Your instructions: The lines to reproduce run from the one containing "(549, 191) = (423, 75): none -> turquoise hat" through the final line of the entries; write them out exactly and add nothing.

*****

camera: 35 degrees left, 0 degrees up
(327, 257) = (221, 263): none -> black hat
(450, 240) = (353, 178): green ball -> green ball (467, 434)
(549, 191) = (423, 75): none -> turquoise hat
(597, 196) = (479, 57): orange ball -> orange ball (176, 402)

*****

Answer for the task:
(549, 191) = (423, 75): none -> turquoise hat
(597, 196) = (479, 57): orange ball -> orange ball (176, 402)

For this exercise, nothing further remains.